• [EXERCISE]:
Look through the entries below and extract exactly the lines from the one containing "red circle: (111, 104) -> (120, 79), moved" through the one containing "pink diamond: (334, 226)", ends included.

• [LISTED RECORDS]:
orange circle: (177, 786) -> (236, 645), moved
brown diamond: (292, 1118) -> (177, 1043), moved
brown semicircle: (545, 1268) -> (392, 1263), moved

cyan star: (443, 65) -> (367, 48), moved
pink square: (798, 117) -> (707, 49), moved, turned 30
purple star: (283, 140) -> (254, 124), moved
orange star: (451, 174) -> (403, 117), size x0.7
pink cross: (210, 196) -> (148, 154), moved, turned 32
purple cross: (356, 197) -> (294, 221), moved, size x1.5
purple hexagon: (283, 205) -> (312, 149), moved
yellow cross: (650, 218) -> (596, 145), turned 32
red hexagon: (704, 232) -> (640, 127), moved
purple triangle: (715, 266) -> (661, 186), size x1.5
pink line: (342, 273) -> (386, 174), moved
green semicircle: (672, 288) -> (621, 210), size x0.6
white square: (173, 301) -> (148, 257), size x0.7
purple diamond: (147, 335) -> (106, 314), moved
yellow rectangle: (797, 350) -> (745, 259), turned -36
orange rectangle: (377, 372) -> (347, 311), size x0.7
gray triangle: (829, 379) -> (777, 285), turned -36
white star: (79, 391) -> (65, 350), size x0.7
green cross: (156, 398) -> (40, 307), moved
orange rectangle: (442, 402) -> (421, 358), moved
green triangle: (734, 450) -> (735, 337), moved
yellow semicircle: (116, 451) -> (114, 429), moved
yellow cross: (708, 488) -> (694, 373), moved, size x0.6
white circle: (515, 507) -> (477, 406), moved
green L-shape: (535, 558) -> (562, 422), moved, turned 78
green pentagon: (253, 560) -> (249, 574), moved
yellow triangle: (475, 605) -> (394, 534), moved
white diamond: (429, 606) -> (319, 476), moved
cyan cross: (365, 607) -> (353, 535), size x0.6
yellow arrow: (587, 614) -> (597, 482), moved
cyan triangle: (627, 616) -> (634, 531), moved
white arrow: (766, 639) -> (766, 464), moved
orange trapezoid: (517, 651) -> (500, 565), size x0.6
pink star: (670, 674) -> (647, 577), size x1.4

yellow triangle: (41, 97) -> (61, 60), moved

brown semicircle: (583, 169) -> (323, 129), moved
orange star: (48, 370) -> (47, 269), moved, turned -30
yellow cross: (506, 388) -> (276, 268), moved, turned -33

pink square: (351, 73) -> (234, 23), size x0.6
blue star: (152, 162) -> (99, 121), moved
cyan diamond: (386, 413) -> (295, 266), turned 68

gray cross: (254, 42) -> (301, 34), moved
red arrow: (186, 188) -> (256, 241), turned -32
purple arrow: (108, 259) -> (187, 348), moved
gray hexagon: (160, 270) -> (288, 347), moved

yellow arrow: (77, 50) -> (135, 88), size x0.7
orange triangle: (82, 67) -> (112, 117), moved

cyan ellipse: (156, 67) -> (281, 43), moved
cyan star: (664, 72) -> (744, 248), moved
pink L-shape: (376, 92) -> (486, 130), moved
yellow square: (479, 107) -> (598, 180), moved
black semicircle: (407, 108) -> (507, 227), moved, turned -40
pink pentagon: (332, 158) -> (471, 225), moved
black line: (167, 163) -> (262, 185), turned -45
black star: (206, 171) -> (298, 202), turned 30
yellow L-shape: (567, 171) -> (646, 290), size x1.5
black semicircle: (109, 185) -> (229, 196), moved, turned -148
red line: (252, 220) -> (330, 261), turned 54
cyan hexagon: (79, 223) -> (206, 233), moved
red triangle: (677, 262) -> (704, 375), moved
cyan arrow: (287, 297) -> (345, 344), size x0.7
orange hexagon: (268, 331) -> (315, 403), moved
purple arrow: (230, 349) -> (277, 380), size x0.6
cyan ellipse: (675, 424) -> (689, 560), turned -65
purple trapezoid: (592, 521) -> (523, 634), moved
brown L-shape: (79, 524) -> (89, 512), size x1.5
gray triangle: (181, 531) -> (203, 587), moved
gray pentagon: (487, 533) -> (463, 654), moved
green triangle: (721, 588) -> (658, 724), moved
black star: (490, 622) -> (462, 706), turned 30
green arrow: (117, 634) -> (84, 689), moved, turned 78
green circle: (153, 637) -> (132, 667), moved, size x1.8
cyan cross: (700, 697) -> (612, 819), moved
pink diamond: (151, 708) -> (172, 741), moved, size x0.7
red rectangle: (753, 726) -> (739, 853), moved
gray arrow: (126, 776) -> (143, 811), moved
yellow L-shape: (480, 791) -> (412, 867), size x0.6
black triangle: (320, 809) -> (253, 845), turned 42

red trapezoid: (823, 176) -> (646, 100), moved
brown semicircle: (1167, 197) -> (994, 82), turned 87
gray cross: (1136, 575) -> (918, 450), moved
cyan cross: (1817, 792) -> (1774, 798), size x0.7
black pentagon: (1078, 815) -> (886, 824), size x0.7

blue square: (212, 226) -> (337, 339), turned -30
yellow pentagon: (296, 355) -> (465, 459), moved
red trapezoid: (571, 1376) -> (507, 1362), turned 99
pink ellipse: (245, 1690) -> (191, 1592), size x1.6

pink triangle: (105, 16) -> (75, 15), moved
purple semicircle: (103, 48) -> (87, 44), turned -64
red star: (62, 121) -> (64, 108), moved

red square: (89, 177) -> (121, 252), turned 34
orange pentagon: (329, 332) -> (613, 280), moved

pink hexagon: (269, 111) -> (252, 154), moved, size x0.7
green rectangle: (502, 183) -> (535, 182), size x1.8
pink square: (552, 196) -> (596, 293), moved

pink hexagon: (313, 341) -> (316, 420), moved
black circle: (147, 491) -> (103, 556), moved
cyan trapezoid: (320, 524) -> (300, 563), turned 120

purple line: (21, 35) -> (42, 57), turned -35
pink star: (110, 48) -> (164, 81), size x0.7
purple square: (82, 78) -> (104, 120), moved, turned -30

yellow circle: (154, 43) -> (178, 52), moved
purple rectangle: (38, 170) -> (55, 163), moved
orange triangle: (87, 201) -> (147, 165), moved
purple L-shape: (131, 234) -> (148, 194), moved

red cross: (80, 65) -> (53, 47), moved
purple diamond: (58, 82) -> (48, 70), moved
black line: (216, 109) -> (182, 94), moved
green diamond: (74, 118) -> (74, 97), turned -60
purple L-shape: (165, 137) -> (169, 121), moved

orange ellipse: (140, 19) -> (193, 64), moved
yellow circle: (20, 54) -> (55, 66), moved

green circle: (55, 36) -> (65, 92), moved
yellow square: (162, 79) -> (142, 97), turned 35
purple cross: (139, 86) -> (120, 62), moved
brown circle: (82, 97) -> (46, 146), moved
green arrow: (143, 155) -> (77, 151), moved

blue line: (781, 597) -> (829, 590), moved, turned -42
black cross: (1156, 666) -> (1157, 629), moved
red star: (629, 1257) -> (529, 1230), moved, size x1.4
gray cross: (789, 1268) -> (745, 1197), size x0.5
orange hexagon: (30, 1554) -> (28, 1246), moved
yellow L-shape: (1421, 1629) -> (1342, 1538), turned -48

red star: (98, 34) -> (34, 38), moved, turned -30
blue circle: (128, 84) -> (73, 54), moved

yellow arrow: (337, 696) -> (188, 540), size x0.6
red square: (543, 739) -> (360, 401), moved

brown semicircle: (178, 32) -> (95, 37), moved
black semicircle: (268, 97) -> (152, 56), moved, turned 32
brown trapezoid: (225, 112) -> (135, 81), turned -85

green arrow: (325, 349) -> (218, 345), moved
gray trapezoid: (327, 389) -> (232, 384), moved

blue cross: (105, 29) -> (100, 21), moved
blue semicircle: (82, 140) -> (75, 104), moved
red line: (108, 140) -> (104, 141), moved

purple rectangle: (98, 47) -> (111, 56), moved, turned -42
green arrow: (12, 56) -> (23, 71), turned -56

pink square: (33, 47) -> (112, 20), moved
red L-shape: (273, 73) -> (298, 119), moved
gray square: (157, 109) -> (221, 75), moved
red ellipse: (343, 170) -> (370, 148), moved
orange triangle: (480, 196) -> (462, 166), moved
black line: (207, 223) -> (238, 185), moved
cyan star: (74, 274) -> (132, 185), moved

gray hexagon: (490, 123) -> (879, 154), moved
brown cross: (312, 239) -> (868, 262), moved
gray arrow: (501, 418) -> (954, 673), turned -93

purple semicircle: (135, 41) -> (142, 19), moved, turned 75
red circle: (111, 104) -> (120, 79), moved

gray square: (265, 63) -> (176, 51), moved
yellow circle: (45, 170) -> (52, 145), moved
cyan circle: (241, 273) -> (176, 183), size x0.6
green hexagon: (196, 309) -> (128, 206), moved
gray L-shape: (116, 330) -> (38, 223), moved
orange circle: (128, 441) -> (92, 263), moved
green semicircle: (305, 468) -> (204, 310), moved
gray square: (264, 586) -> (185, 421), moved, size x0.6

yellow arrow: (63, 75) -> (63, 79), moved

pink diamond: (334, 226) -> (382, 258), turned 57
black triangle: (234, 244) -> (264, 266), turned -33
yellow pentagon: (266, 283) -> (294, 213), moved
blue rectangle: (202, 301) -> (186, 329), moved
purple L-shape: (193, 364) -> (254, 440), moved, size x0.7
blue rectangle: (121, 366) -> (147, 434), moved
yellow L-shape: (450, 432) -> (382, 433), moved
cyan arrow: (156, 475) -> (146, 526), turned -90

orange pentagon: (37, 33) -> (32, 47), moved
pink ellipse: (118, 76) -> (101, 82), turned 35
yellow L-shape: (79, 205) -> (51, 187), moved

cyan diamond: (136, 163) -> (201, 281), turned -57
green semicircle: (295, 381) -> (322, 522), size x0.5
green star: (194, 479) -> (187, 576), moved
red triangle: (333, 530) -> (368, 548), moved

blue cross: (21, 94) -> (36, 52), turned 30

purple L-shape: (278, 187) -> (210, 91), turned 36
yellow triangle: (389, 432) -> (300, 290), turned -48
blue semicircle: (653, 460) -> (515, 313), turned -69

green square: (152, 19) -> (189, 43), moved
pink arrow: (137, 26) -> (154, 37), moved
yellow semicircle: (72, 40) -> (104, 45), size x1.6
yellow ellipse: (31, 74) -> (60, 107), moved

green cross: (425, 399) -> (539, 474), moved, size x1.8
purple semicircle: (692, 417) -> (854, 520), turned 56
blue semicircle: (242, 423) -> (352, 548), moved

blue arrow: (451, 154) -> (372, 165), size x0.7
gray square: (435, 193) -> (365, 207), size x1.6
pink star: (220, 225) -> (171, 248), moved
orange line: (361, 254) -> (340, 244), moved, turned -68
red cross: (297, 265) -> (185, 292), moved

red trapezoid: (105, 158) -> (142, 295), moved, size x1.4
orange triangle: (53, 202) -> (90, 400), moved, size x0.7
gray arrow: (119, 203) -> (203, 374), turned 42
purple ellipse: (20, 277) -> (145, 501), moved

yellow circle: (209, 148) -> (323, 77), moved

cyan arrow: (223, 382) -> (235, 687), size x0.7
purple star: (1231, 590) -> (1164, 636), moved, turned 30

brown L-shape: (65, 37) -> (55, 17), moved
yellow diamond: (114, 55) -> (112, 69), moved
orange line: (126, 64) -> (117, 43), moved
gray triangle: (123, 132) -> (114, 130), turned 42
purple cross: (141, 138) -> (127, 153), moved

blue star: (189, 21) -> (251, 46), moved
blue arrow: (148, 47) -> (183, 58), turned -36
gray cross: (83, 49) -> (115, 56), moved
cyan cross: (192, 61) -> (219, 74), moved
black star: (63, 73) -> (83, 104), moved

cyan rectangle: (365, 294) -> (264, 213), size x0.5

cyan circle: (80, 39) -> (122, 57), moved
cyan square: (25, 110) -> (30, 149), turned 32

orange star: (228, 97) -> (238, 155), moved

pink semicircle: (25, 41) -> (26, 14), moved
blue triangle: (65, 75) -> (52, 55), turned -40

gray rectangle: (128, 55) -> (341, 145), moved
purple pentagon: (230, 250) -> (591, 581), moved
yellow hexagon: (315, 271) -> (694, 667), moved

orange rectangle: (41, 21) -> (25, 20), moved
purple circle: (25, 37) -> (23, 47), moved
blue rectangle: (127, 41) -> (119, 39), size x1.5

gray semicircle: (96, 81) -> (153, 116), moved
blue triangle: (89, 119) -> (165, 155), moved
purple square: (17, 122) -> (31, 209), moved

• [SOLUTION]:
red circle: (111, 104) -> (120, 79), moved

gray square: (265, 63) -> (176, 51), moved
yellow circle: (45, 170) -> (52, 145), moved
cyan circle: (241, 273) -> (176, 183), size x0.6
green hexagon: (196, 309) -> (128, 206), moved
gray L-shape: (116, 330) -> (38, 223), moved
orange circle: (128, 441) -> (92, 263), moved
green semicircle: (305, 468) -> (204, 310), moved
gray square: (264, 586) -> (185, 421), moved, size x0.6

yellow arrow: (63, 75) -> (63, 79), moved

pink diamond: (334, 226) -> (382, 258), turned 57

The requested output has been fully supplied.